- Problem requirements: Find the line with "white rolling pin [147,204,293,320] -> none" in the records below. Output exactly from there until after the line with "none -> red hammer [588,210,640,278]", without pictures.
====== Material provided
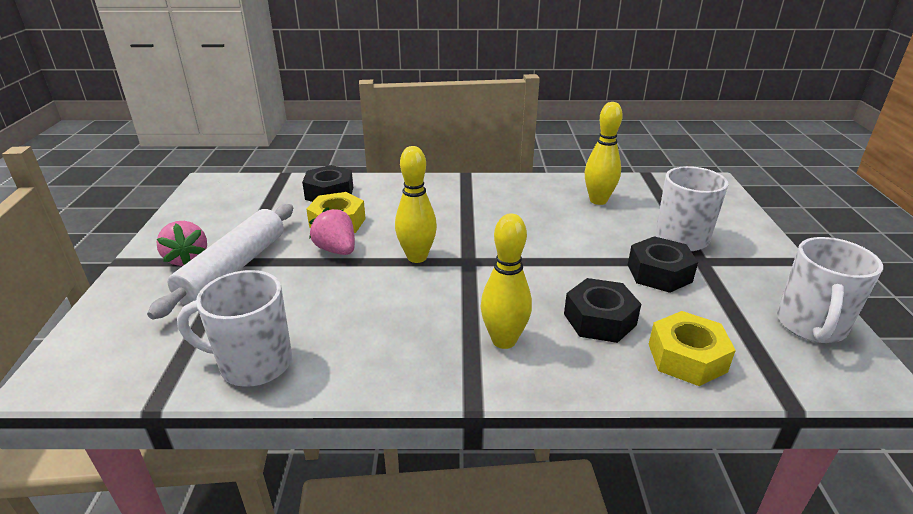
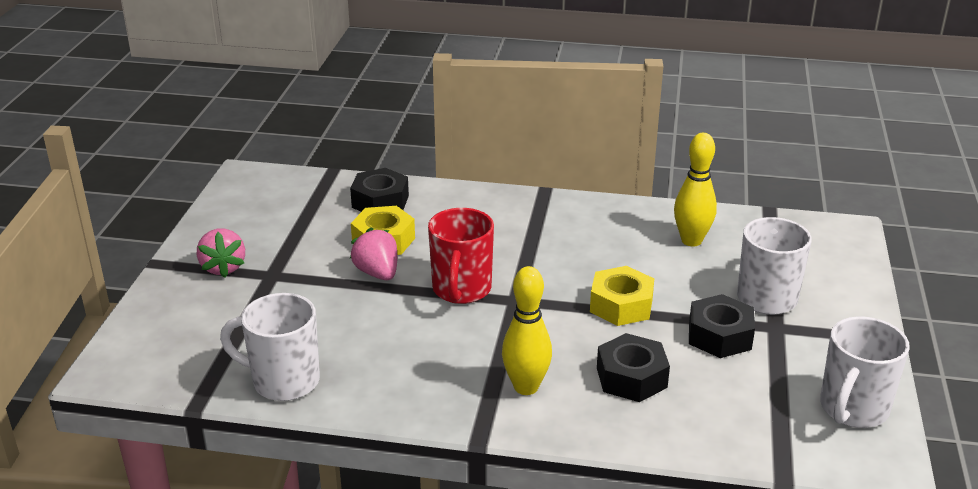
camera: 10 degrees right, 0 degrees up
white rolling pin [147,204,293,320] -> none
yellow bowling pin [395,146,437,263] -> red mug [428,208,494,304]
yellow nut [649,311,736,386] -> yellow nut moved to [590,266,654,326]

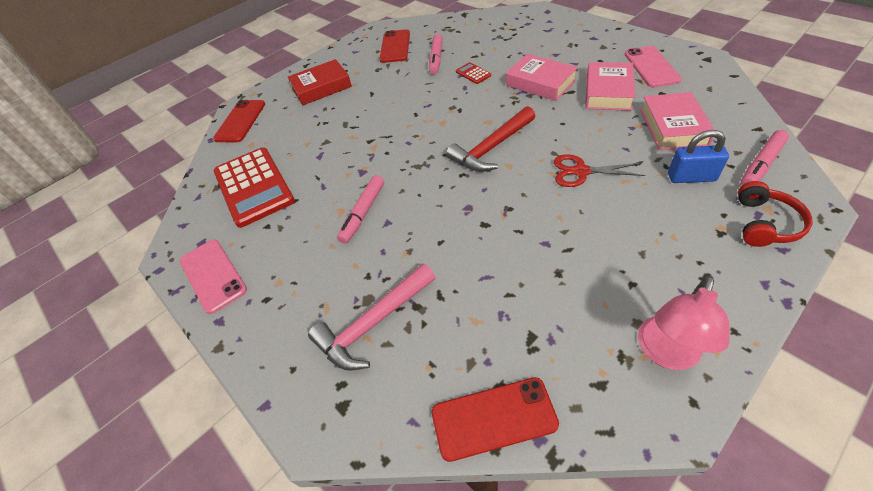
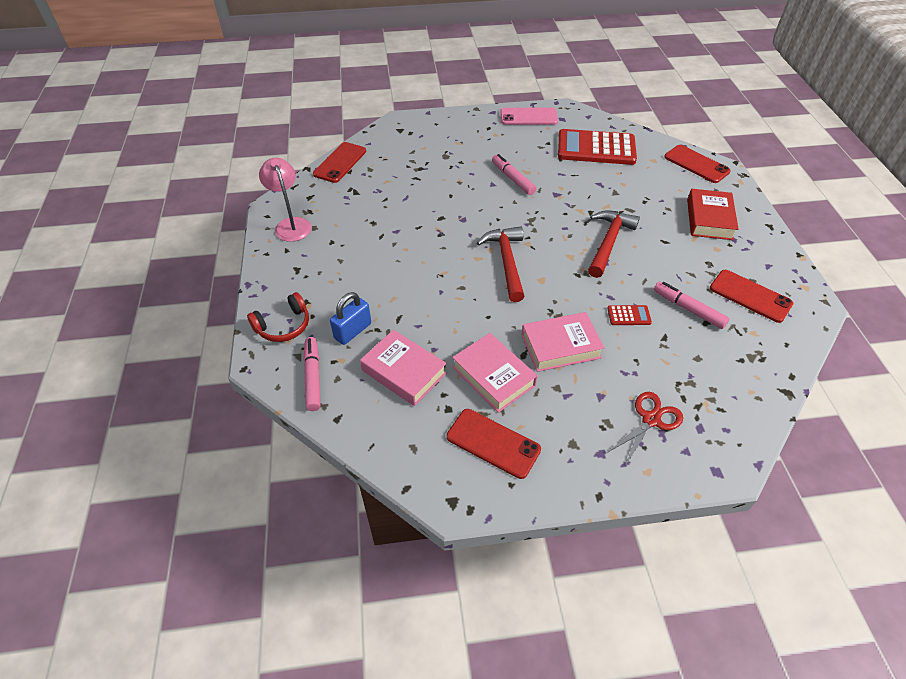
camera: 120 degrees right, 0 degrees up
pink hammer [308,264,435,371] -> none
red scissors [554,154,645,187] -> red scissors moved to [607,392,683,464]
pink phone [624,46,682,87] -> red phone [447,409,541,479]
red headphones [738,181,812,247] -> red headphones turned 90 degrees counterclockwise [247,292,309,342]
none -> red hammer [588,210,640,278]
============
====== Material provided
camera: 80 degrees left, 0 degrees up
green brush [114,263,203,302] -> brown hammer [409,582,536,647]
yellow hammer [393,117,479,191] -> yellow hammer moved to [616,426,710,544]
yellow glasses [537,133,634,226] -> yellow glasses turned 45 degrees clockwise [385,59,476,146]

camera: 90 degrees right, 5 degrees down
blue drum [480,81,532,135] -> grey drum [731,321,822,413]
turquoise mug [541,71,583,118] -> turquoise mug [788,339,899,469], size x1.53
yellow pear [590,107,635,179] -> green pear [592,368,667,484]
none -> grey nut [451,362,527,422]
============
- Solution for this problem:
white rolling pin [147,204,293,320] -> none
yellow bowling pin [395,146,437,263] -> red mug [428,208,494,304]
yellow nut [649,311,736,386] -> yellow nut moved to [590,266,654,326]

camera: 120 degrees right, 0 degrees up
pink hammer [308,264,435,371] -> none
red scissors [554,154,645,187] -> red scissors moved to [607,392,683,464]
pink phone [624,46,682,87] -> red phone [447,409,541,479]
red headphones [738,181,812,247] -> red headphones turned 90 degrees counterclockwise [247,292,309,342]
none -> red hammer [588,210,640,278]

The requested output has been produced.